▶ _TASK PROMPT_
Repeat, word for word and with nothing added, each line from the one containing "(499, 617) = (123, 222): grey" to the final line of the data, keeping both ends. Pictures are not part of the copy.

● ● ● ● ●

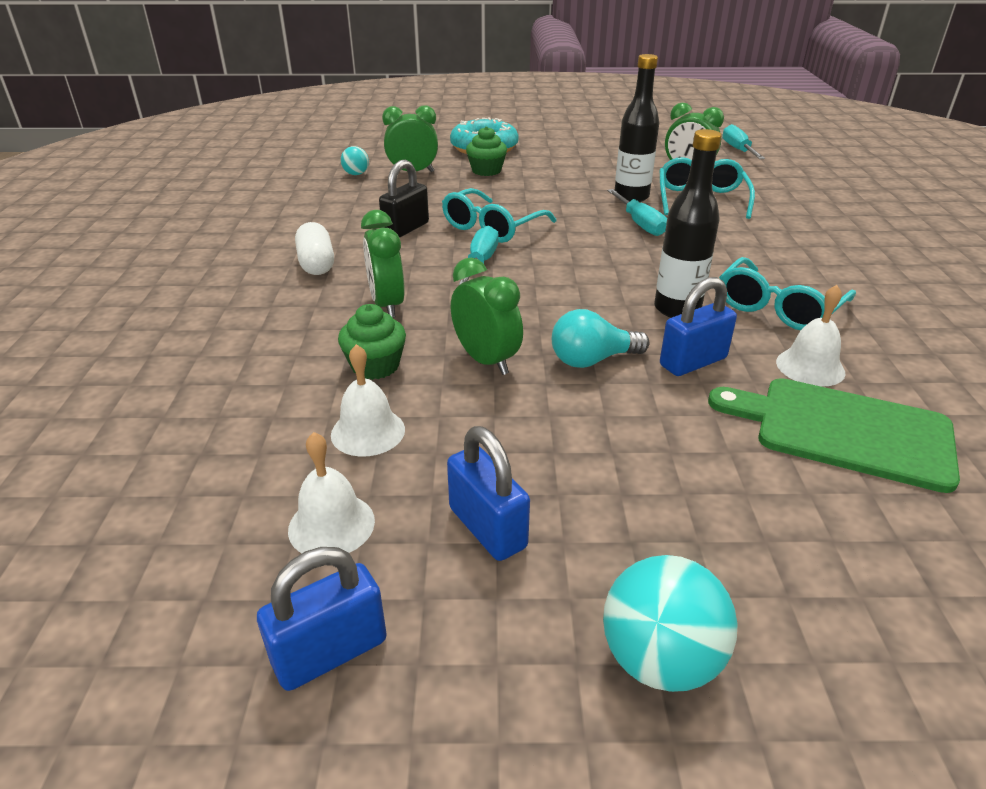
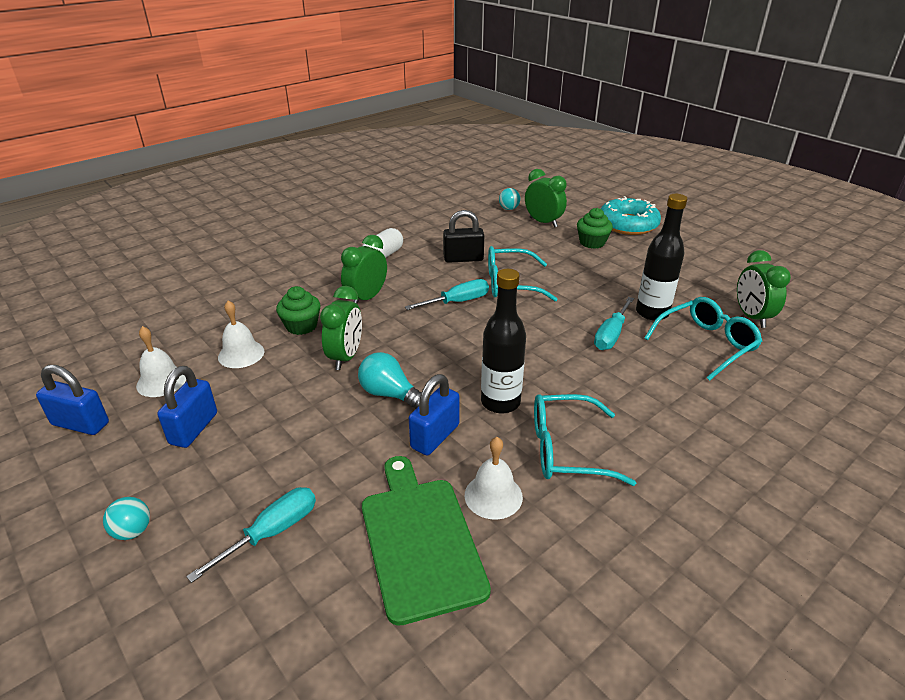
camera: 50 degrees right, 0 degrees up
(659, 659) = (133, 531): turquoise ball -> turquoise ball, size x0.56
(693, 362) = (435, 436): blue padlock -> blue padlock turned 75 degrees counterclockwise
(738, 150) = (853, 323): turquoise screwdriver -> turquoise screwdriver (271, 533)

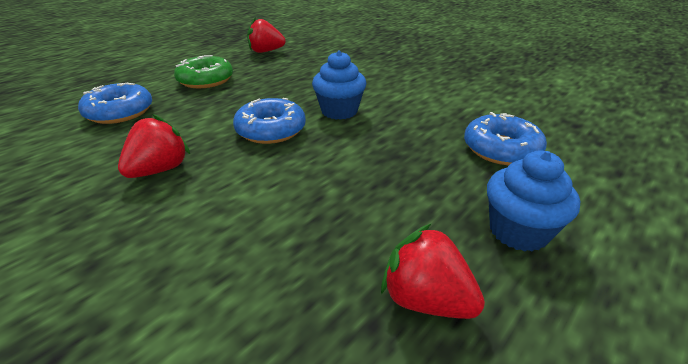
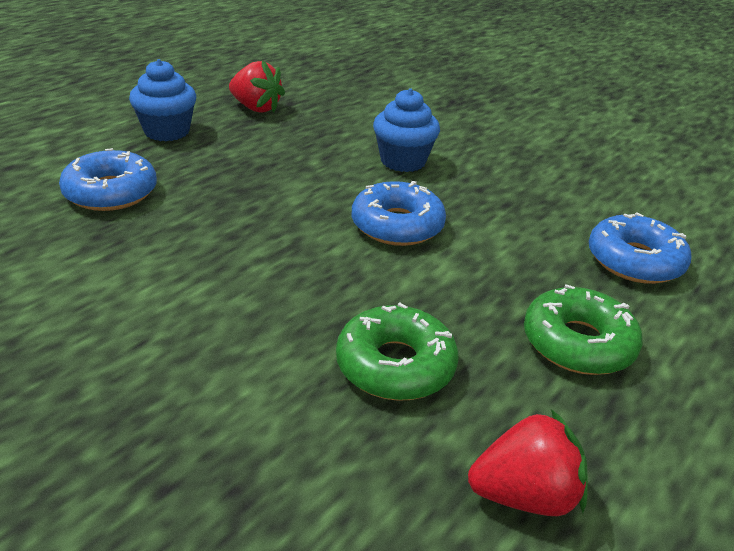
camera: 175 degrees right, 0 degrees up
(160, 170) = (491, 182): red strawberry -> none
(298, 74) = (395, 365): none -> green donut
(339, 111) = (305, 255): blue cupcake -> blue cupcake (403, 161)

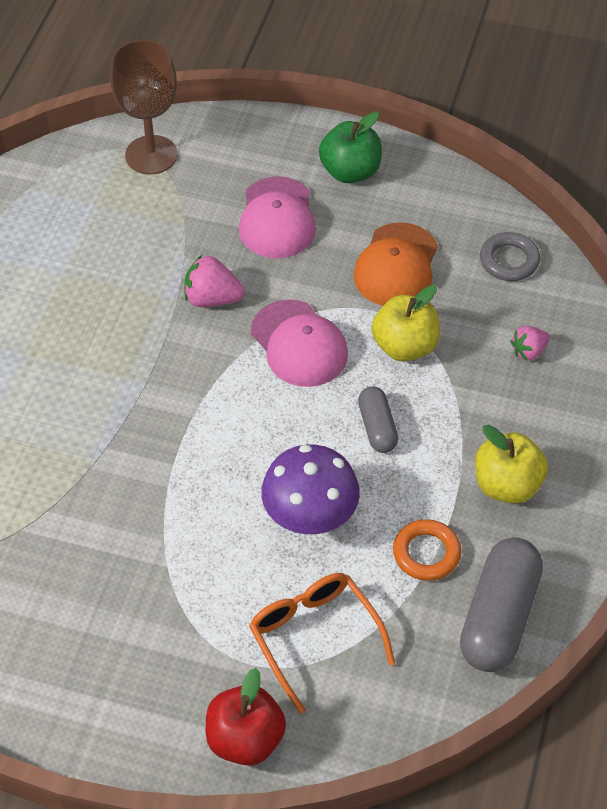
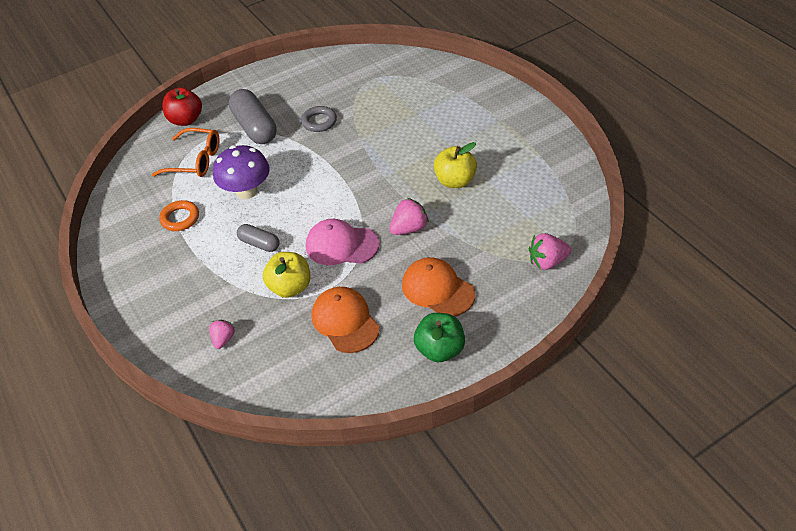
camera: 135 degrees right, 5 degrees down
(151, 155) = (547, 262): brown goblet -> pink strawberry
(277, 218) = (437, 289): pink cap -> orange cap
(499, 617) = (123, 222): grey capsule -> grey capsule (255, 127)
(507, 485) = (170, 271): yellow apple -> yellow apple (455, 181)
(509, 260) = (288, 380): grey ring -> grey ring (319, 122)

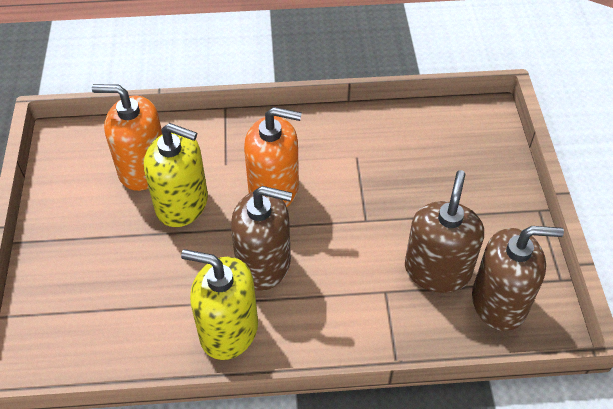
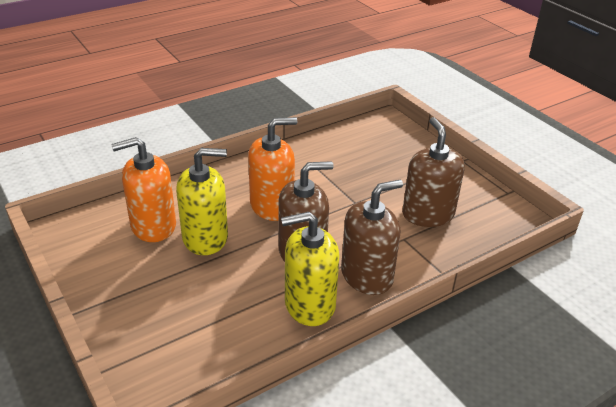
camera: 30 degrees left, 15 degrees down
(499, 302) = (482, 218): brown soap dispenser -> brown soap dispenser (367, 276)

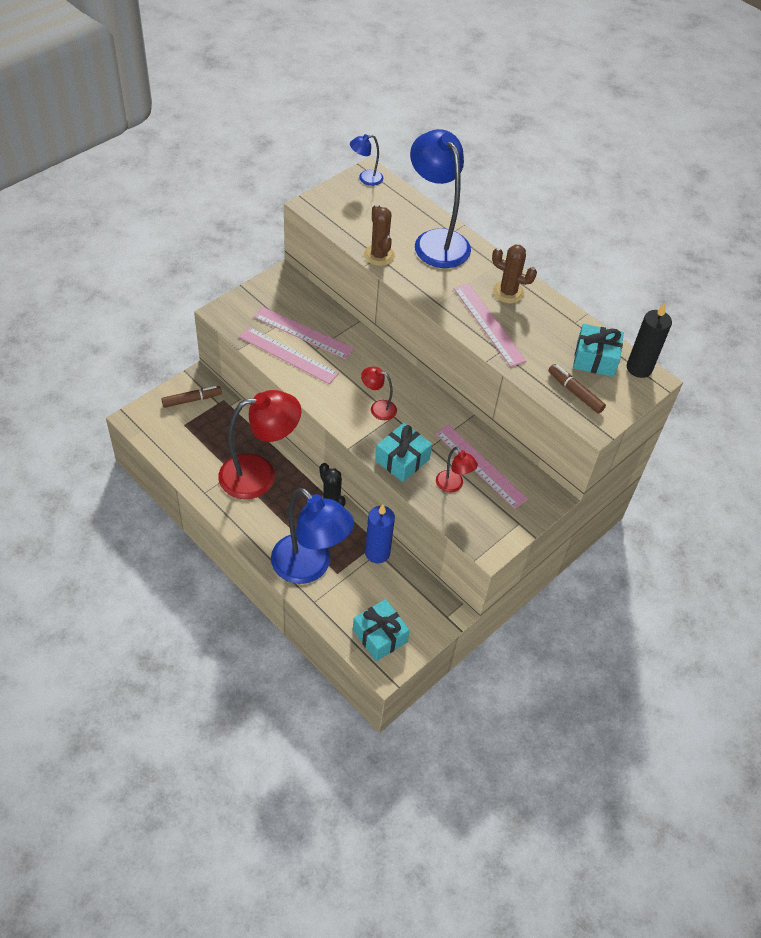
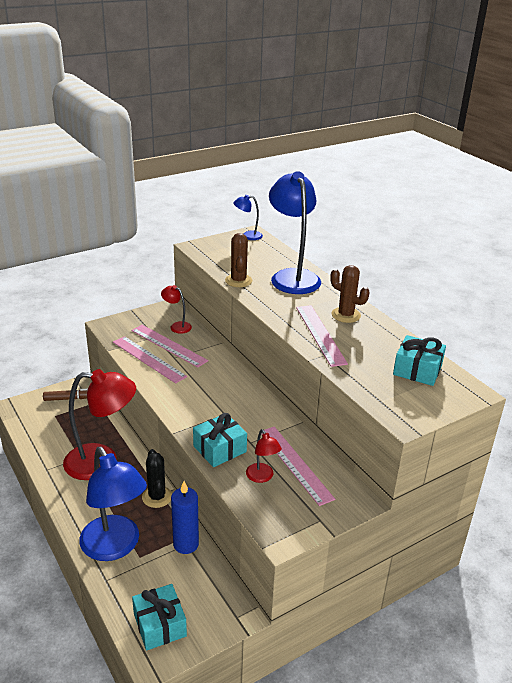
camera: 15 degrees right, 20 degrees down
(378, 408) = (212, 406): red lamp -> red lamp (177, 326)
(575, 392) = (390, 393): brown marker -> none
(639, 368) = (461, 382): black candle -> none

● ● ● ● ●

▶ _WRITTEN ANSWER_
(499, 617) = (123, 222): grey capsule -> grey capsule (255, 127)
(507, 485) = (170, 271): yellow apple -> yellow apple (455, 181)
(509, 260) = (288, 380): grey ring -> grey ring (319, 122)

camera: 30 degrees left, 15 degrees down
(499, 302) = (482, 218): brown soap dispenser -> brown soap dispenser (367, 276)

camera: 15 degrees right, 20 degrees down
(378, 408) = (212, 406): red lamp -> red lamp (177, 326)
(575, 392) = (390, 393): brown marker -> none
(639, 368) = (461, 382): black candle -> none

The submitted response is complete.